Starting at the line that contains "none -> purple brick D6:E8 level 1", transcribe every remaining line of the data below exactly, and omit all pictures.

---------- RECORD EXCERPTS ----------

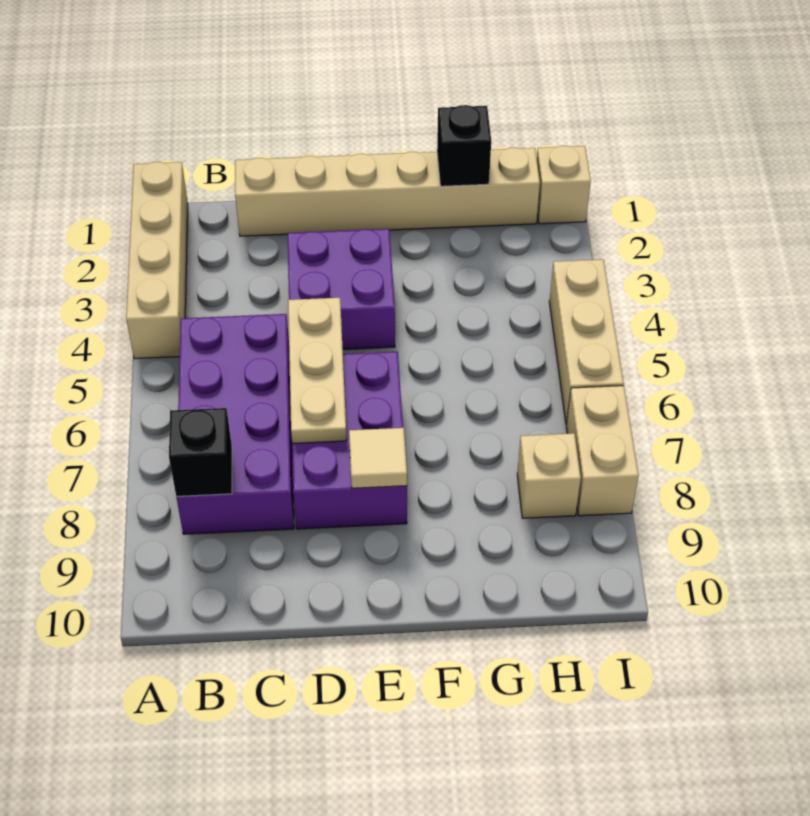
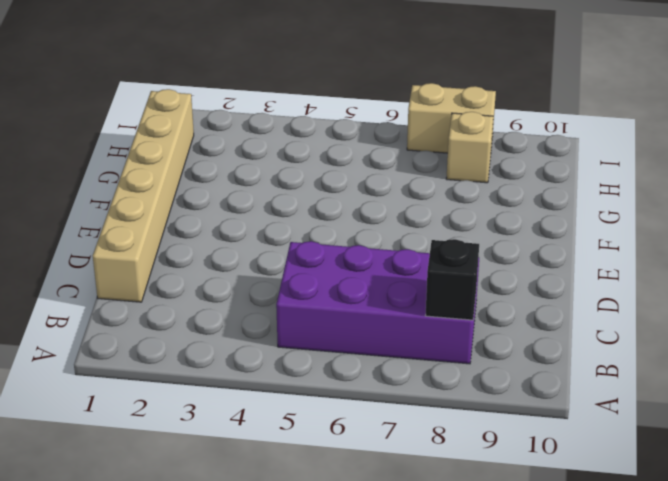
none -> tan brick A1:A4 level 1
none -> purple brick D3:E4 level 1
none -> purple brick D6:E8 level 1

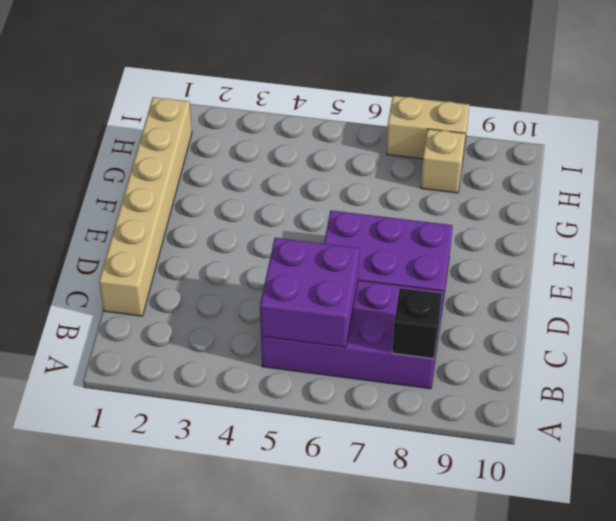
purple brick B5:C6 level 2 -> purple brick D3:E4 level 1
none -> tan brick A1:A4 level 1
none -> tan brick I1 level 1
none -> tan brick I4:I6 level 1

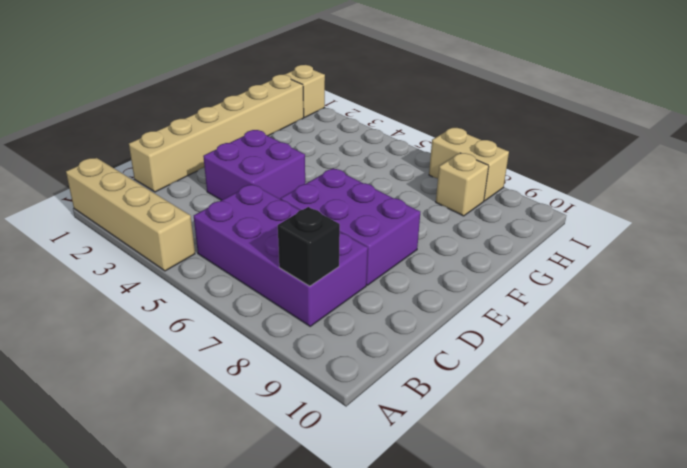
none -> tan brick I4:I6 level 1
none -> tan plate D5:D7 level 2
none -> tan tile E8 level 2

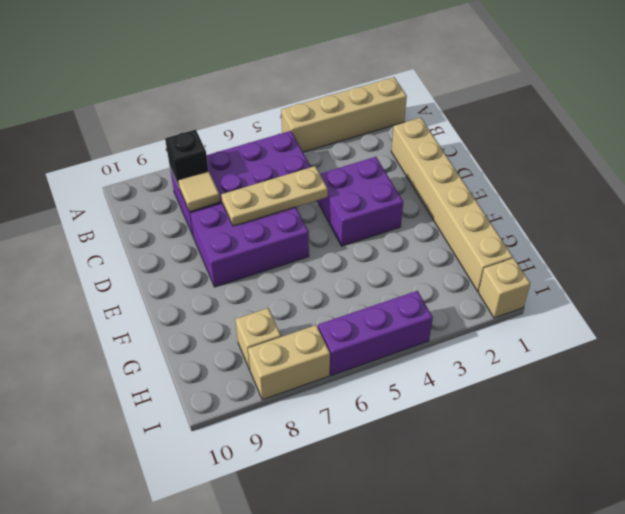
tan tile C8 level 2 -> tan tile E8 level 2
purple brick I4:I6 level 1 -> tan brick I4:I6 level 1
none -> black brick G1 level 2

----------

**RESULT FOR THIS EXERCISE:**
none -> purple brick D6:E8 level 1

purple brick B5:C6 level 2 -> purple brick D3:E4 level 1
none -> tan brick A1:A4 level 1
none -> tan brick I1 level 1
none -> tan brick I4:I6 level 1

none -> tan brick I4:I6 level 1
none -> tan plate D5:D7 level 2
none -> tan tile E8 level 2

tan tile C8 level 2 -> tan tile E8 level 2
purple brick I4:I6 level 1 -> tan brick I4:I6 level 1
none -> black brick G1 level 2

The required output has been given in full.